RECORDS FOR THE TASK Block Start

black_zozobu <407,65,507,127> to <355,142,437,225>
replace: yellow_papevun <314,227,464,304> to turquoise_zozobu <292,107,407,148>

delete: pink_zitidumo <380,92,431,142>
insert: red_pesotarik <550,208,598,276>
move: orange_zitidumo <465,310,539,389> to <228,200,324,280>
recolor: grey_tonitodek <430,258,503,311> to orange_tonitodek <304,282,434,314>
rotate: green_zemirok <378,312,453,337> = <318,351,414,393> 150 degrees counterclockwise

RECORDS FOR THE TASK Block End
RECORDS FOR THE TASK Block Start

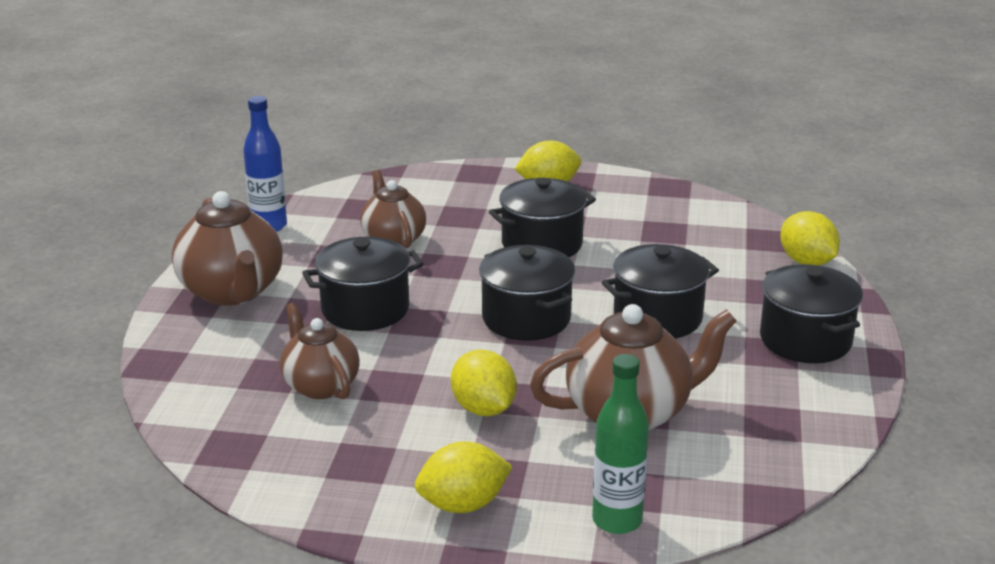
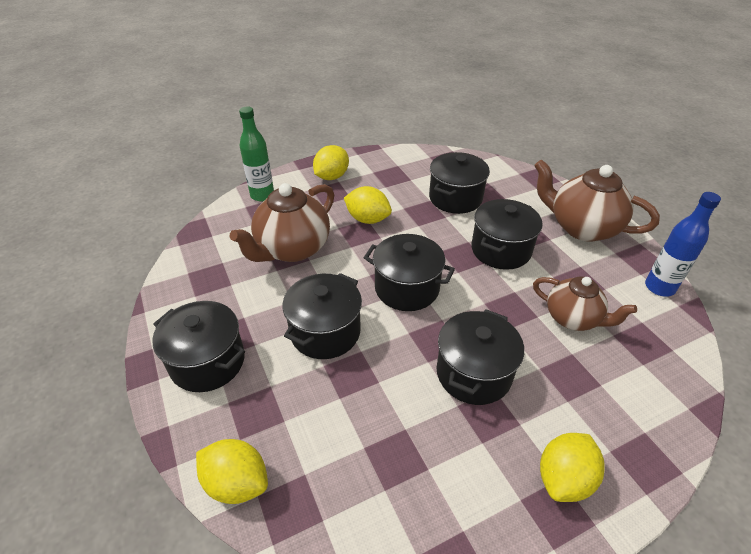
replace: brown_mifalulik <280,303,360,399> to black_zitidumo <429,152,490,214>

RECORDS FOR THE TASK Block End

Print the lines above from the one with "black_zozobu <407,65,507,127> to" through the one with "rotate: green_zemirok <378,312,453,337>", both included, exactly as written and nothing more.

black_zozobu <407,65,507,127> to <355,142,437,225>
replace: yellow_papevun <314,227,464,304> to turquoise_zozobu <292,107,407,148>

delete: pink_zitidumo <380,92,431,142>
insert: red_pesotarik <550,208,598,276>
move: orange_zitidumo <465,310,539,389> to <228,200,324,280>
recolor: grey_tonitodek <430,258,503,311> to orange_tonitodek <304,282,434,314>
rotate: green_zemirok <378,312,453,337> = <318,351,414,393> 150 degrees counterclockwise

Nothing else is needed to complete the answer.